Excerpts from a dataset

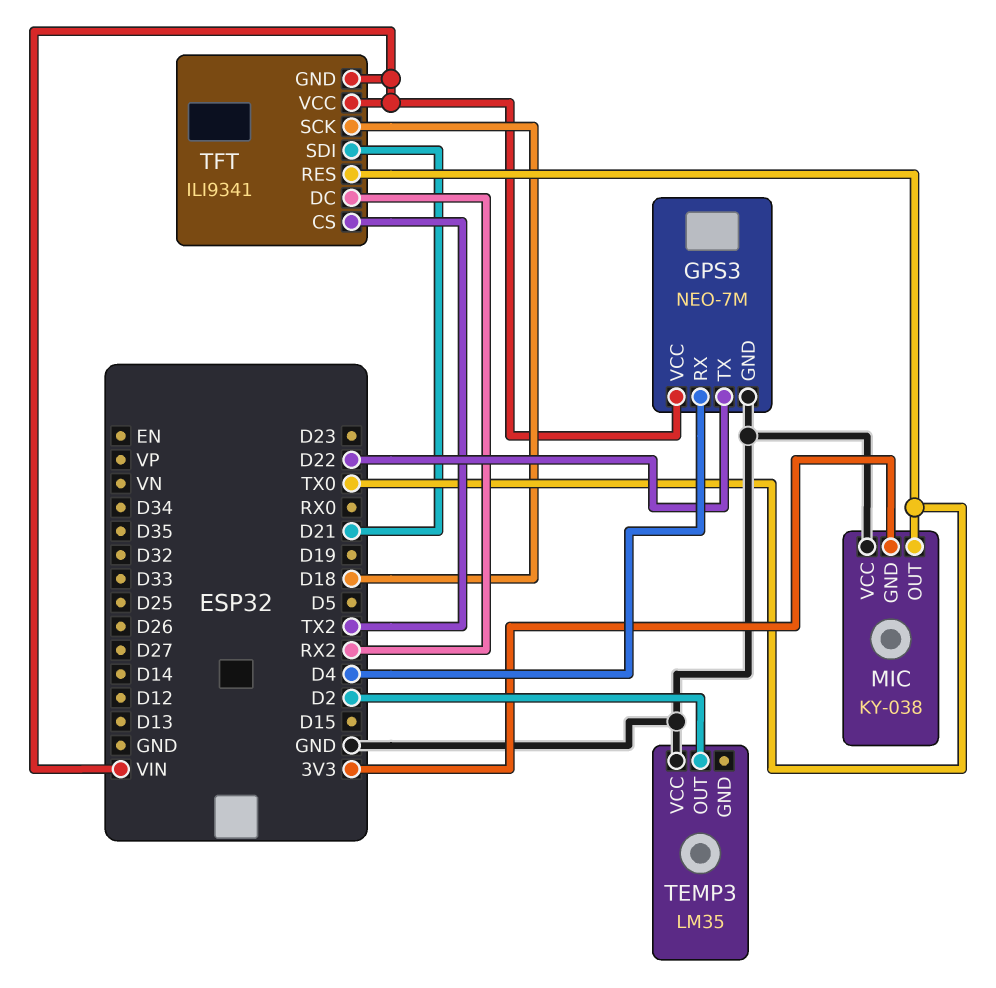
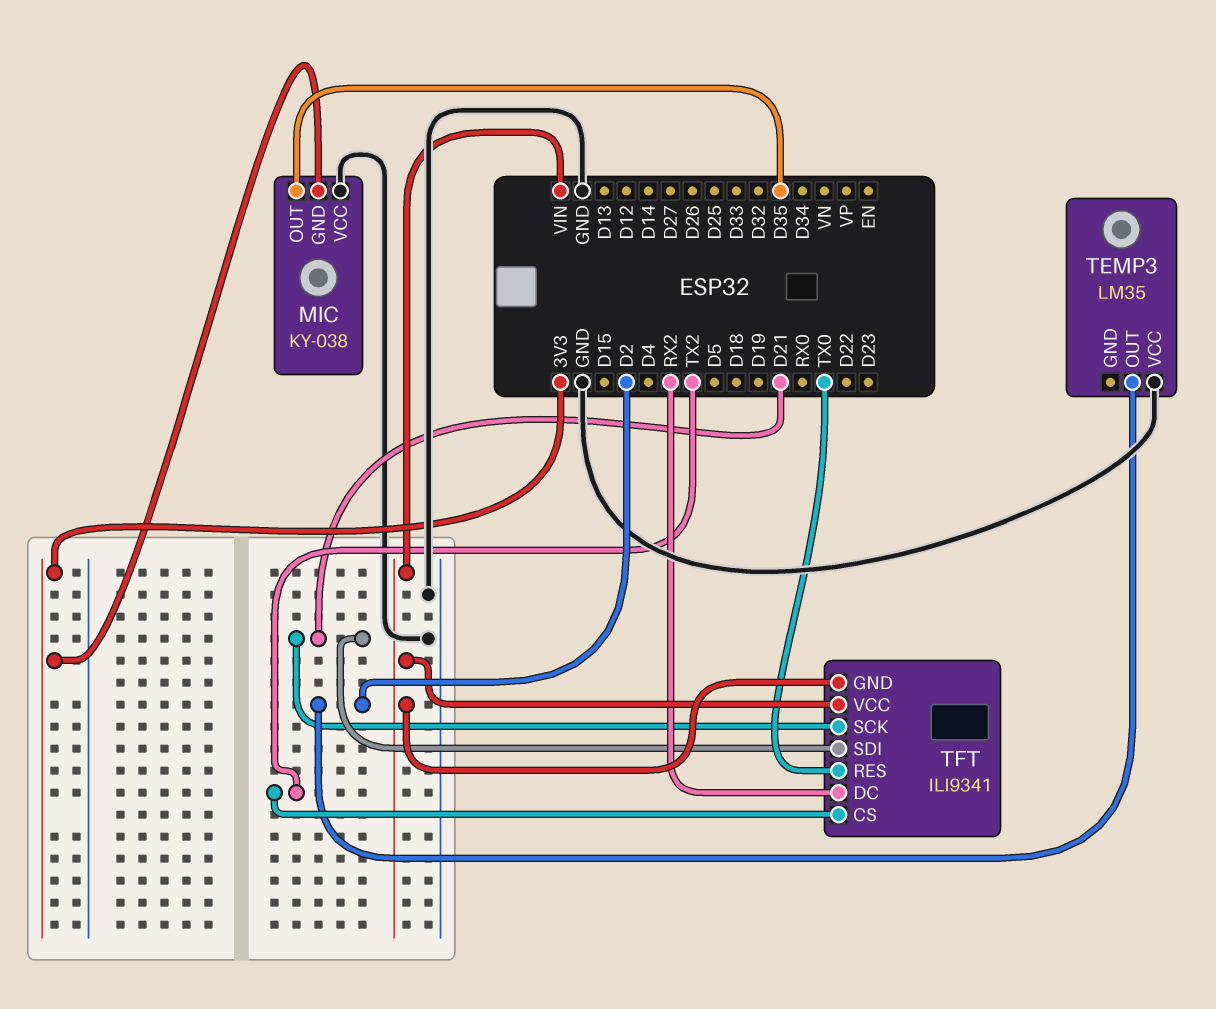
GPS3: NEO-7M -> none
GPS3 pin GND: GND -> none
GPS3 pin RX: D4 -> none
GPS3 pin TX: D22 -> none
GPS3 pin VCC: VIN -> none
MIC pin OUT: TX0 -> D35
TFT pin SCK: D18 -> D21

--- Task instructions ---
An exact copy of every entry, minus the pictures, is what you should return.

--- Written reply ---
GPS3: NEO-7M -> none
GPS3 pin GND: GND -> none
GPS3 pin RX: D4 -> none
GPS3 pin TX: D22 -> none
GPS3 pin VCC: VIN -> none
MIC pin OUT: TX0 -> D35
TFT pin SCK: D18 -> D21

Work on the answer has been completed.